■ **EXERCISE BRIEF**
Each line of the data should be repeated precisely.

Coordinate-based object records:
┏━━

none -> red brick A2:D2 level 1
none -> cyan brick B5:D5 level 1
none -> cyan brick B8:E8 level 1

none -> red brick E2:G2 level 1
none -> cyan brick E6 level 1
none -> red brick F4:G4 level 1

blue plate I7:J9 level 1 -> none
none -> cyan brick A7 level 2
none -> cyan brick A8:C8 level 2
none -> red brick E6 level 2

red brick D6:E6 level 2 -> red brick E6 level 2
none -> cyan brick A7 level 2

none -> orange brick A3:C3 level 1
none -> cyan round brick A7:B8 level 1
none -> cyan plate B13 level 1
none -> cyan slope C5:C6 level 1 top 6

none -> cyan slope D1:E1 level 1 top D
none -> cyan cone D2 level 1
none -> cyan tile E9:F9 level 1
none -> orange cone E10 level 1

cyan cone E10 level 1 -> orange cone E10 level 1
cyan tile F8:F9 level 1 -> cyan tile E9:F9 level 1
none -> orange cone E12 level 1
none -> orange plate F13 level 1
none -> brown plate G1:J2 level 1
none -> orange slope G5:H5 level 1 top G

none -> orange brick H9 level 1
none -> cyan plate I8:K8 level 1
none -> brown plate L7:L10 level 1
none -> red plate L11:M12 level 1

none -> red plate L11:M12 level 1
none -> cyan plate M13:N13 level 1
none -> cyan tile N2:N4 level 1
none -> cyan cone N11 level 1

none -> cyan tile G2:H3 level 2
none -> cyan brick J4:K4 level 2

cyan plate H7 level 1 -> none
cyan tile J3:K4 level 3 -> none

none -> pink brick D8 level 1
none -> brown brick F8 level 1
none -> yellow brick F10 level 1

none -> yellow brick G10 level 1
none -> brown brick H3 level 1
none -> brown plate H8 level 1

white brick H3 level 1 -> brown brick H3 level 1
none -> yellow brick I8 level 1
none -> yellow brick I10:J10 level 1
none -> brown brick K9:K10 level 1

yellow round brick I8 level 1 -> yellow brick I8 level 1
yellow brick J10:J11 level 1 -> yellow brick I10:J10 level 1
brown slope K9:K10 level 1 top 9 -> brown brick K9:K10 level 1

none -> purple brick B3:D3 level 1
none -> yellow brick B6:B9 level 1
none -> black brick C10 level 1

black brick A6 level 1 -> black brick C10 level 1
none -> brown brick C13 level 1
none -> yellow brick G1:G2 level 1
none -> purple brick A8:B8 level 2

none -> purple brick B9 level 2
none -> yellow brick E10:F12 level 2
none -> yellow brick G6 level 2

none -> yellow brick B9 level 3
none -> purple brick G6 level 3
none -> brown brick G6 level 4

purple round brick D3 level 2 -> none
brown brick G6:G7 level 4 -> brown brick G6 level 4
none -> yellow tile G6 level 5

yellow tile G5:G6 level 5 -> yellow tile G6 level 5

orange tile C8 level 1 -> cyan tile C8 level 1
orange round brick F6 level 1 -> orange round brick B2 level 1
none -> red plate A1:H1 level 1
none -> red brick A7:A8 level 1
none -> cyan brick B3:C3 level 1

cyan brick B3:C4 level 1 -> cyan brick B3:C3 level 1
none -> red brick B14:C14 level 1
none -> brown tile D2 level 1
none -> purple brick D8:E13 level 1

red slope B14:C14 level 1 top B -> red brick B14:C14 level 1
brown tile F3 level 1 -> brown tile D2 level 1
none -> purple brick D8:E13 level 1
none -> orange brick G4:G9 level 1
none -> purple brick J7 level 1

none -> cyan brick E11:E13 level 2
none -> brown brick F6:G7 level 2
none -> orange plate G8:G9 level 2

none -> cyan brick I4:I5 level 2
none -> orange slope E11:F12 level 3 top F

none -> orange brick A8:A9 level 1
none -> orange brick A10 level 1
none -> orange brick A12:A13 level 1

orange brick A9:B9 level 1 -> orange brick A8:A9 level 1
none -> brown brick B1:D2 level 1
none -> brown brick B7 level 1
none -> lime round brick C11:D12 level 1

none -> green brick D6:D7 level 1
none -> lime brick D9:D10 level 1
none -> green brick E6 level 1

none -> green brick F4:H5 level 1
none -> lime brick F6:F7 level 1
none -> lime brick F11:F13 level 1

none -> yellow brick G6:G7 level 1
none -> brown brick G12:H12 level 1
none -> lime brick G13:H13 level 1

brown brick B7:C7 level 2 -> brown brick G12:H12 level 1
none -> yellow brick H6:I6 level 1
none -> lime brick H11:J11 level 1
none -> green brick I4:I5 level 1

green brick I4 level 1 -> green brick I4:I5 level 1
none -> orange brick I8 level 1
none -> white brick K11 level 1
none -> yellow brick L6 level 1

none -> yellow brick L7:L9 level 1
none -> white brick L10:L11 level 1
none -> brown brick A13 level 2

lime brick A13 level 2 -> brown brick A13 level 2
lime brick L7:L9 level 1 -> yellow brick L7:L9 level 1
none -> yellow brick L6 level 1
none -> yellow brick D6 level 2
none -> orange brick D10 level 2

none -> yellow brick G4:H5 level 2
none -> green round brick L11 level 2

┗━━

■ **SOLUTION TO THIS TASK**
none -> red brick A2:D2 level 1
none -> cyan brick B5:D5 level 1
none -> cyan brick B8:E8 level 1

none -> red brick E2:G2 level 1
none -> cyan brick E6 level 1
none -> red brick F4:G4 level 1

blue plate I7:J9 level 1 -> none
none -> cyan brick A7 level 2
none -> cyan brick A8:C8 level 2
none -> red brick E6 level 2

red brick D6:E6 level 2 -> red brick E6 level 2
none -> cyan brick A7 level 2

none -> orange brick A3:C3 level 1
none -> cyan round brick A7:B8 level 1
none -> cyan plate B13 level 1
none -> cyan slope C5:C6 level 1 top 6

none -> cyan slope D1:E1 level 1 top D
none -> cyan cone D2 level 1
none -> cyan tile E9:F9 level 1
none -> orange cone E10 level 1

cyan cone E10 level 1 -> orange cone E10 level 1
cyan tile F8:F9 level 1 -> cyan tile E9:F9 level 1
none -> orange cone E12 level 1
none -> orange plate F13 level 1
none -> brown plate G1:J2 level 1
none -> orange slope G5:H5 level 1 top G

none -> orange brick H9 level 1
none -> cyan plate I8:K8 level 1
none -> brown plate L7:L10 level 1
none -> red plate L11:M12 level 1

none -> red plate L11:M12 level 1
none -> cyan plate M13:N13 level 1
none -> cyan tile N2:N4 level 1
none -> cyan cone N11 level 1

none -> cyan tile G2:H3 level 2
none -> cyan brick J4:K4 level 2

cyan plate H7 level 1 -> none
cyan tile J3:K4 level 3 -> none

none -> pink brick D8 level 1
none -> brown brick F8 level 1
none -> yellow brick F10 level 1

none -> yellow brick G10 level 1
none -> brown brick H3 level 1
none -> brown plate H8 level 1

white brick H3 level 1 -> brown brick H3 level 1
none -> yellow brick I8 level 1
none -> yellow brick I10:J10 level 1
none -> brown brick K9:K10 level 1

yellow round brick I8 level 1 -> yellow brick I8 level 1
yellow brick J10:J11 level 1 -> yellow brick I10:J10 level 1
brown slope K9:K10 level 1 top 9 -> brown brick K9:K10 level 1

none -> purple brick B3:D3 level 1
none -> yellow brick B6:B9 level 1
none -> black brick C10 level 1

black brick A6 level 1 -> black brick C10 level 1
none -> brown brick C13 level 1
none -> yellow brick G1:G2 level 1
none -> purple brick A8:B8 level 2

none -> purple brick B9 level 2
none -> yellow brick E10:F12 level 2
none -> yellow brick G6 level 2

none -> yellow brick B9 level 3
none -> purple brick G6 level 3
none -> brown brick G6 level 4

purple round brick D3 level 2 -> none
brown brick G6:G7 level 4 -> brown brick G6 level 4
none -> yellow tile G6 level 5

yellow tile G5:G6 level 5 -> yellow tile G6 level 5

orange tile C8 level 1 -> cyan tile C8 level 1
orange round brick F6 level 1 -> orange round brick B2 level 1
none -> red plate A1:H1 level 1
none -> red brick A7:A8 level 1
none -> cyan brick B3:C3 level 1

cyan brick B3:C4 level 1 -> cyan brick B3:C3 level 1
none -> red brick B14:C14 level 1
none -> brown tile D2 level 1
none -> purple brick D8:E13 level 1

red slope B14:C14 level 1 top B -> red brick B14:C14 level 1
brown tile F3 level 1 -> brown tile D2 level 1
none -> purple brick D8:E13 level 1
none -> orange brick G4:G9 level 1
none -> purple brick J7 level 1

none -> cyan brick E11:E13 level 2
none -> brown brick F6:G7 level 2
none -> orange plate G8:G9 level 2

none -> cyan brick I4:I5 level 2
none -> orange slope E11:F12 level 3 top F

none -> orange brick A8:A9 level 1
none -> orange brick A10 level 1
none -> orange brick A12:A13 level 1

orange brick A9:B9 level 1 -> orange brick A8:A9 level 1
none -> brown brick B1:D2 level 1
none -> brown brick B7 level 1
none -> lime round brick C11:D12 level 1

none -> green brick D6:D7 level 1
none -> lime brick D9:D10 level 1
none -> green brick E6 level 1

none -> green brick F4:H5 level 1
none -> lime brick F6:F7 level 1
none -> lime brick F11:F13 level 1

none -> yellow brick G6:G7 level 1
none -> brown brick G12:H12 level 1
none -> lime brick G13:H13 level 1

brown brick B7:C7 level 2 -> brown brick G12:H12 level 1
none -> yellow brick H6:I6 level 1
none -> lime brick H11:J11 level 1
none -> green brick I4:I5 level 1

green brick I4 level 1 -> green brick I4:I5 level 1
none -> orange brick I8 level 1
none -> white brick K11 level 1
none -> yellow brick L6 level 1

none -> yellow brick L7:L9 level 1
none -> white brick L10:L11 level 1
none -> brown brick A13 level 2

lime brick A13 level 2 -> brown brick A13 level 2
lime brick L7:L9 level 1 -> yellow brick L7:L9 level 1
none -> yellow brick L6 level 1
none -> yellow brick D6 level 2
none -> orange brick D10 level 2

none -> yellow brick G4:H5 level 2
none -> green round brick L11 level 2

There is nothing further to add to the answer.